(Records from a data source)
++++

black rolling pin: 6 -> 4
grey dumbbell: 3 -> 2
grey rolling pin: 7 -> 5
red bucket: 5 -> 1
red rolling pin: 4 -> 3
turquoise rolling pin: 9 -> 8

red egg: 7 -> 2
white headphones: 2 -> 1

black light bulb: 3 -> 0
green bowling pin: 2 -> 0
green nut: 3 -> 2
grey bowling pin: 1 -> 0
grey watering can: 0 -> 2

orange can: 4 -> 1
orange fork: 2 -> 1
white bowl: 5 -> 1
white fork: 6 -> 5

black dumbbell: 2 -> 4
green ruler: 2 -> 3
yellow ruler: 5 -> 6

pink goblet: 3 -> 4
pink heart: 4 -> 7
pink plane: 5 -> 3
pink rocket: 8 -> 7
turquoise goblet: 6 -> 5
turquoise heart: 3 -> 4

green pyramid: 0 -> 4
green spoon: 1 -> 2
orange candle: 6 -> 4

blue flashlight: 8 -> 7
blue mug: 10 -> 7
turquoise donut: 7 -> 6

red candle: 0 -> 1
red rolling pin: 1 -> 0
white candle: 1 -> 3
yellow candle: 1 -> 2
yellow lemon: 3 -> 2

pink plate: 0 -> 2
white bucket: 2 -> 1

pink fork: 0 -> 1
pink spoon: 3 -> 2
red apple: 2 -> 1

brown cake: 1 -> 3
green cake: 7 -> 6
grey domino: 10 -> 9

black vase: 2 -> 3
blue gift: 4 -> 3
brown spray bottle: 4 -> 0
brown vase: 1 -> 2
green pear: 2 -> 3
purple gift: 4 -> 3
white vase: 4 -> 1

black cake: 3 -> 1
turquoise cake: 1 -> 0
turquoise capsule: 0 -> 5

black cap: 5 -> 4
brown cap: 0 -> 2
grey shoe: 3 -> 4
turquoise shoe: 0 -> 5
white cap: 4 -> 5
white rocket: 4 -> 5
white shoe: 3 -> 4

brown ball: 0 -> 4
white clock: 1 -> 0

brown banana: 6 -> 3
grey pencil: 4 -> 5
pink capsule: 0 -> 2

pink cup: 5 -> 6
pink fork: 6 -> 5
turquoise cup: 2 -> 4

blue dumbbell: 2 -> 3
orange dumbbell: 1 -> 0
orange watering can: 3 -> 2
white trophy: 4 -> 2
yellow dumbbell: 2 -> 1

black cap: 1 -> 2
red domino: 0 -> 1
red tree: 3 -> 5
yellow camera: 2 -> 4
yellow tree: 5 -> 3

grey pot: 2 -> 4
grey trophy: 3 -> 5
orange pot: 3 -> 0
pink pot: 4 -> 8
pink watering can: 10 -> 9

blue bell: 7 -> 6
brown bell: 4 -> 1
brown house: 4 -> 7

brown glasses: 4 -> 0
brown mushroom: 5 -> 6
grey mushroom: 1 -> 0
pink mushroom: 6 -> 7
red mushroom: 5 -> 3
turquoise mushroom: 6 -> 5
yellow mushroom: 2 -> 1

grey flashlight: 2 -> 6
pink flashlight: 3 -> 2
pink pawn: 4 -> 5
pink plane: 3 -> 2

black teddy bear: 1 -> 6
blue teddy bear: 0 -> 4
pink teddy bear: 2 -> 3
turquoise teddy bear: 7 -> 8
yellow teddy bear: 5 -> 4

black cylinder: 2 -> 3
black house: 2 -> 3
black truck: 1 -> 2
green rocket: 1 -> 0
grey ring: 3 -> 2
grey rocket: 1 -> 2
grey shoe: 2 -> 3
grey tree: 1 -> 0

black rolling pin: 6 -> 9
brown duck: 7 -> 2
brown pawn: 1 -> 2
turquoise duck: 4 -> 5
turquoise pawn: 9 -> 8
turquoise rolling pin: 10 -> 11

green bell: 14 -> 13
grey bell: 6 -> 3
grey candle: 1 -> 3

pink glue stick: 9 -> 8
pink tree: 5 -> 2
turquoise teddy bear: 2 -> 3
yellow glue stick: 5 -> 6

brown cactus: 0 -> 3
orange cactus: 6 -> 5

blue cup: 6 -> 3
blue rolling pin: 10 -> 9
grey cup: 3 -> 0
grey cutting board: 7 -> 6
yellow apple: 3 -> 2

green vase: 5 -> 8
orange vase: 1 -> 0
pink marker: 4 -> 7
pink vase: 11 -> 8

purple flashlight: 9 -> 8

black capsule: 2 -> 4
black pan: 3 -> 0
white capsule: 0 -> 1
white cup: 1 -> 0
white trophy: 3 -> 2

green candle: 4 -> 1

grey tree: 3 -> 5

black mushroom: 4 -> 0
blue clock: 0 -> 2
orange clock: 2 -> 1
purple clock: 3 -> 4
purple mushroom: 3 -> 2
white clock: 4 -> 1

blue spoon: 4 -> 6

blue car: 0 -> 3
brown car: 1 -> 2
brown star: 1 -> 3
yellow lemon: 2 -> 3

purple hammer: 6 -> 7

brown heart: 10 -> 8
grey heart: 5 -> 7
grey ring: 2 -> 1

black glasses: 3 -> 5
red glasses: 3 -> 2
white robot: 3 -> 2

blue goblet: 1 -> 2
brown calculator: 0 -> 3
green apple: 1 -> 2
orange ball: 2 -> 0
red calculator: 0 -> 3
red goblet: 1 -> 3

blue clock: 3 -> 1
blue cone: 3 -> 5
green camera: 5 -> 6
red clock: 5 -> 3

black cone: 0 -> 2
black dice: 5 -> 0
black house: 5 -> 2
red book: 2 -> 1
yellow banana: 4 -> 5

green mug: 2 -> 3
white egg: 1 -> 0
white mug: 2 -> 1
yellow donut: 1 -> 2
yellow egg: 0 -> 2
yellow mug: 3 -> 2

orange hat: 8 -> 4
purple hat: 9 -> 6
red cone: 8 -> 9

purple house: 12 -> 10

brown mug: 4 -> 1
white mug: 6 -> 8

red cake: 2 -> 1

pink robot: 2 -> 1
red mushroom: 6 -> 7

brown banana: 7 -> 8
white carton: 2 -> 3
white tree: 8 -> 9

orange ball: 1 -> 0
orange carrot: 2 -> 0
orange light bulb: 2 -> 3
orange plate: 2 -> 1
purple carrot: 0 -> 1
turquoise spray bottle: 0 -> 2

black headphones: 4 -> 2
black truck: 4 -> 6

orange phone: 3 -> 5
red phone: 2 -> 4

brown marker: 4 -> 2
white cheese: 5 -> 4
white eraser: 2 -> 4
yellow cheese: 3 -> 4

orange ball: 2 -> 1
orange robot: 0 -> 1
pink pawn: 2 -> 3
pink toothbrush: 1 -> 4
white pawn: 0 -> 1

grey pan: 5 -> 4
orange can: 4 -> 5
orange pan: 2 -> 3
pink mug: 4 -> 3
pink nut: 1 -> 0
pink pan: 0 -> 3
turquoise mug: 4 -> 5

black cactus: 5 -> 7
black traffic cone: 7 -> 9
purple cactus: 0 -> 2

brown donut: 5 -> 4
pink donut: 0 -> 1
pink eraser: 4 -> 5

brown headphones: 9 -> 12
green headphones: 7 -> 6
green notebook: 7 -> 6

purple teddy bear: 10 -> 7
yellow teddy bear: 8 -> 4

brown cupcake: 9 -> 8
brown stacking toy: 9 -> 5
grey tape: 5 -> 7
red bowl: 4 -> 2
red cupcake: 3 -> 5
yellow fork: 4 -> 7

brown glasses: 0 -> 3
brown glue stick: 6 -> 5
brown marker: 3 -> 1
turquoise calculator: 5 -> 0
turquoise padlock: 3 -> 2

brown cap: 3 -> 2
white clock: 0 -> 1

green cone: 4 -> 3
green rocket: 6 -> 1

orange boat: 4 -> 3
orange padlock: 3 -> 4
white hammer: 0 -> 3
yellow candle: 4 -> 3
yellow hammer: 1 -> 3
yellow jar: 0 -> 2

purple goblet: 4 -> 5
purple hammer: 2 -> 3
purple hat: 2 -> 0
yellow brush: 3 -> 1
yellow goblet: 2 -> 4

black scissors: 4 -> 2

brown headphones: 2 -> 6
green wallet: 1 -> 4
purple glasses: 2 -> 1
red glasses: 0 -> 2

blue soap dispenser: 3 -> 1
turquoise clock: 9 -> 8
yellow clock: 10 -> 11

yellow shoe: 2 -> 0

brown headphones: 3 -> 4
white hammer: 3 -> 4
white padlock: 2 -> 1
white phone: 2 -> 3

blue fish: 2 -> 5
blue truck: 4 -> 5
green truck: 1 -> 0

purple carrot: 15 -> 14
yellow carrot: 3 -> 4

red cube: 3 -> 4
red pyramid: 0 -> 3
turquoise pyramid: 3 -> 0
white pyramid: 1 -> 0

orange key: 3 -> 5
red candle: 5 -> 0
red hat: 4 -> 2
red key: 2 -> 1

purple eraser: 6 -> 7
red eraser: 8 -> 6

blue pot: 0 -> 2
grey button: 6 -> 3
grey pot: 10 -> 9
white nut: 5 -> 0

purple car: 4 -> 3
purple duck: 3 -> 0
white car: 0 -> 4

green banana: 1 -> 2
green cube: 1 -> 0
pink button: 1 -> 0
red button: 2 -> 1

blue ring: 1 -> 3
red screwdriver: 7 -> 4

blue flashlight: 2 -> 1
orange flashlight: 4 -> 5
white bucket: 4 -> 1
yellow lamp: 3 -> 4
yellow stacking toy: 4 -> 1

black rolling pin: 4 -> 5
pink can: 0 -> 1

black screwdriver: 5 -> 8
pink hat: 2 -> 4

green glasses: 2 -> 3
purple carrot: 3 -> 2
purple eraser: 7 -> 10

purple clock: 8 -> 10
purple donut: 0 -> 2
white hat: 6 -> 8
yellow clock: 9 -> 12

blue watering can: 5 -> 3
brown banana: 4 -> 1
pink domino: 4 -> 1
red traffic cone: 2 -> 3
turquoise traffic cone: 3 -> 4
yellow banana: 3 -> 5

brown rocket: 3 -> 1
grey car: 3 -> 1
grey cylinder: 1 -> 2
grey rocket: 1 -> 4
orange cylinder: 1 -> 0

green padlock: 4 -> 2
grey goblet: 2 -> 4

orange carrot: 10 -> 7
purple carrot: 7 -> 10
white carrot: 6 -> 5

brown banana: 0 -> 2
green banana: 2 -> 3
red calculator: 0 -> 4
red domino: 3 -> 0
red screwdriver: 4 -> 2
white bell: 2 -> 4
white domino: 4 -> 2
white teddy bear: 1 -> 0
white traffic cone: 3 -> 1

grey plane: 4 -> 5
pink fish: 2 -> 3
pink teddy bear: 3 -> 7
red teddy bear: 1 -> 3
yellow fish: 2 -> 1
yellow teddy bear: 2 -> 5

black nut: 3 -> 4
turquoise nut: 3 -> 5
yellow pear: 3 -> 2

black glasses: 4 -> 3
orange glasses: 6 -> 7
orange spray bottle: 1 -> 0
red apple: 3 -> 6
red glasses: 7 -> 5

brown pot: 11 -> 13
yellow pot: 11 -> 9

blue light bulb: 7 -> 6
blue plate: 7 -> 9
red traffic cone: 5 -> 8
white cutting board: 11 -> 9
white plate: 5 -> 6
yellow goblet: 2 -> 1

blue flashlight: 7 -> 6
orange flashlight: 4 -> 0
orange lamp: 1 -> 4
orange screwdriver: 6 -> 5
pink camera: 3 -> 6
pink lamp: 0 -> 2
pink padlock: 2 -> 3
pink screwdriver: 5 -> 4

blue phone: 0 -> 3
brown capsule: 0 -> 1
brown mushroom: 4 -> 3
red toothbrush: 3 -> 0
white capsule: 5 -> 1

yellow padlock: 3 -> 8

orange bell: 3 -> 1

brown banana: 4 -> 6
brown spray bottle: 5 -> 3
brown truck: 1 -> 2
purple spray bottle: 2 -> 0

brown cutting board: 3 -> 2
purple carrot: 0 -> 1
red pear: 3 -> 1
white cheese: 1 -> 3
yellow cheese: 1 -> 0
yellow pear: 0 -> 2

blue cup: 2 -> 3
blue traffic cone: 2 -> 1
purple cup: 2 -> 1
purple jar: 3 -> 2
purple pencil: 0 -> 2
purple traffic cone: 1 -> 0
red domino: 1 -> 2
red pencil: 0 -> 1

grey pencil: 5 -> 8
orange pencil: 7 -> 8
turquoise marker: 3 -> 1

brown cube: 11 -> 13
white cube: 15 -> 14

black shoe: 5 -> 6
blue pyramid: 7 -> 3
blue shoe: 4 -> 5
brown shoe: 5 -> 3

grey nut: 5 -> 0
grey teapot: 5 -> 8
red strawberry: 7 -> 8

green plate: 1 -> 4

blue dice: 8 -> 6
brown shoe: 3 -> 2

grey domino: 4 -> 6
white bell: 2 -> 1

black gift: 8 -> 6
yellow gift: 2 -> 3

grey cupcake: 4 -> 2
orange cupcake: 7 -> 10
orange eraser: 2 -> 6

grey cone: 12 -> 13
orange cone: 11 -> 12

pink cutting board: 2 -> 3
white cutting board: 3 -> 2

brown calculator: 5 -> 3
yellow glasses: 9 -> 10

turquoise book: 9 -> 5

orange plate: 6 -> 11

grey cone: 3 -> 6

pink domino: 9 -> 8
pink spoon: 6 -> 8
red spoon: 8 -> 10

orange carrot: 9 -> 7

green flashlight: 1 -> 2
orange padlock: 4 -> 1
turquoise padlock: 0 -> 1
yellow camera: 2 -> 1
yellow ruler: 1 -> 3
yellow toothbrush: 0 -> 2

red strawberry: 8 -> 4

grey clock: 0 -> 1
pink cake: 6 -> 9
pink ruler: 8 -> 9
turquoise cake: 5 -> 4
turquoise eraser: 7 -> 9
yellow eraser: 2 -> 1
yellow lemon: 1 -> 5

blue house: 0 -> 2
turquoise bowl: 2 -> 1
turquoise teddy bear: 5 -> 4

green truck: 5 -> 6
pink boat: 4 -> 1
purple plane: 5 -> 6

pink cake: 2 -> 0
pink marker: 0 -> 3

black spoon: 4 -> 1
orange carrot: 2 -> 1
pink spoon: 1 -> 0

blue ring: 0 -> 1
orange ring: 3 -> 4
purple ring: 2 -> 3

++++

When the line containing "grey watering can: 0 -> 2" is reached, include it and stop. Until then, output each line of the entries exactly as given, starting from the first.

● **Task response**:
black rolling pin: 6 -> 4
grey dumbbell: 3 -> 2
grey rolling pin: 7 -> 5
red bucket: 5 -> 1
red rolling pin: 4 -> 3
turquoise rolling pin: 9 -> 8

red egg: 7 -> 2
white headphones: 2 -> 1

black light bulb: 3 -> 0
green bowling pin: 2 -> 0
green nut: 3 -> 2
grey bowling pin: 1 -> 0
grey watering can: 0 -> 2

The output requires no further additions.